** Opening Given information block **

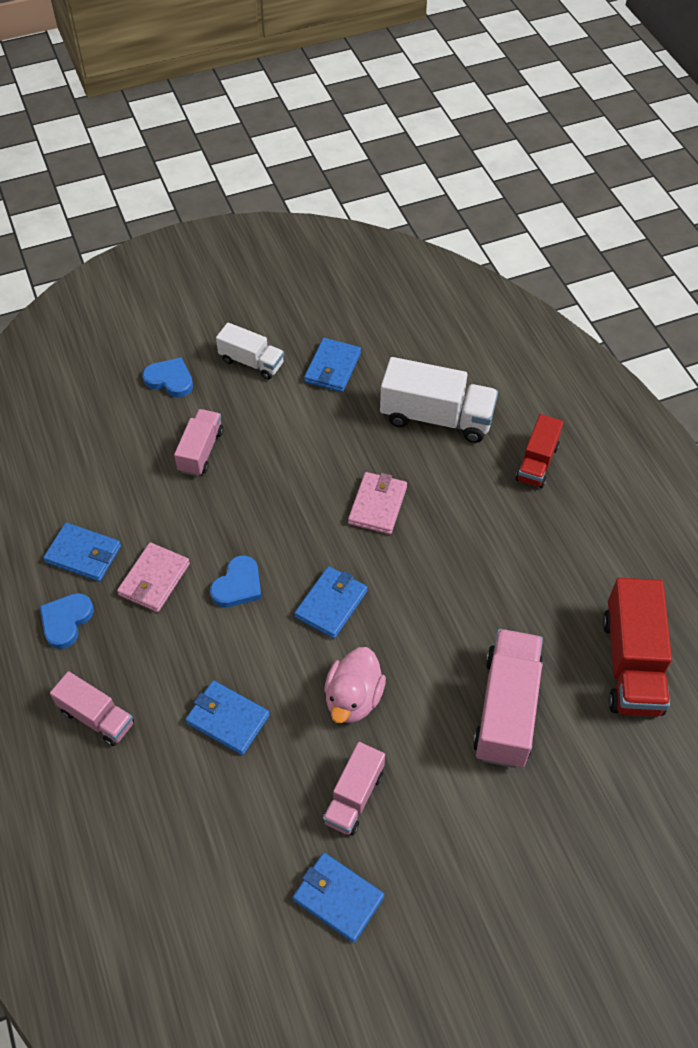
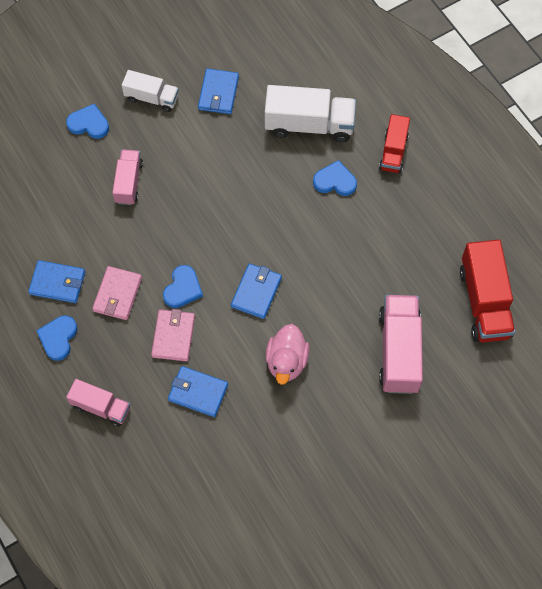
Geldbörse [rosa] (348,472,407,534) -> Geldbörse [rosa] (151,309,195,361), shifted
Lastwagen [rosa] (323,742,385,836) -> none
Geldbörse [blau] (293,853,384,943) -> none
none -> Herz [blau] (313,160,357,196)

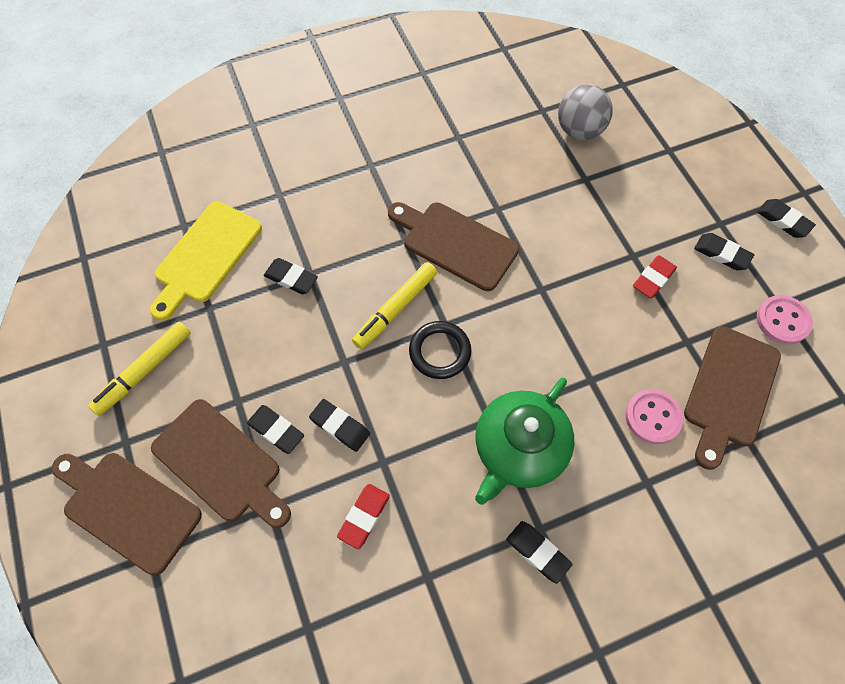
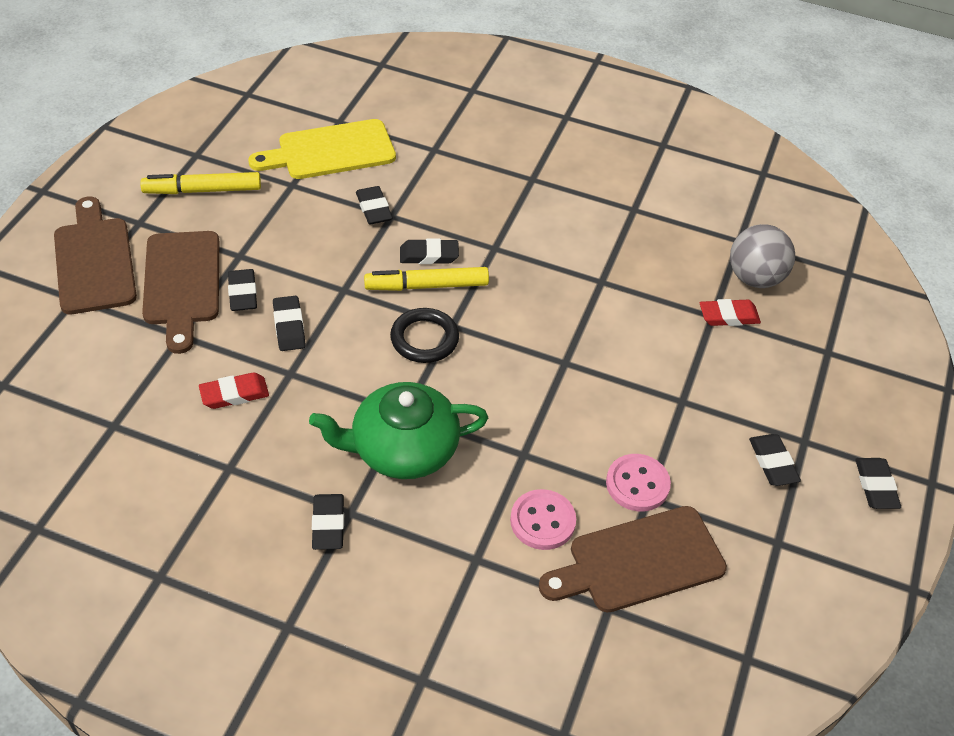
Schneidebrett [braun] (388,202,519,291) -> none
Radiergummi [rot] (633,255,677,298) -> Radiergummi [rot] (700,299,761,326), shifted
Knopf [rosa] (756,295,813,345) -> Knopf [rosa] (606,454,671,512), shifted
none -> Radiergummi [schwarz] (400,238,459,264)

** Closing Given information block **

Give the data above back unchanged, except for the pictures.

■ Output for this exercise ■
Geldbörse [rosa] (348,472,407,534) -> Geldbörse [rosa] (151,309,195,361), shifted
Lastwagen [rosa] (323,742,385,836) -> none
Geldbörse [blau] (293,853,384,943) -> none
none -> Herz [blau] (313,160,357,196)

Schneidebrett [braun] (388,202,519,291) -> none
Radiergummi [rot] (633,255,677,298) -> Radiergummi [rot] (700,299,761,326), shifted
Knopf [rosa] (756,295,813,345) -> Knopf [rosa] (606,454,671,512), shifted
none -> Radiergummi [schwarz] (400,238,459,264)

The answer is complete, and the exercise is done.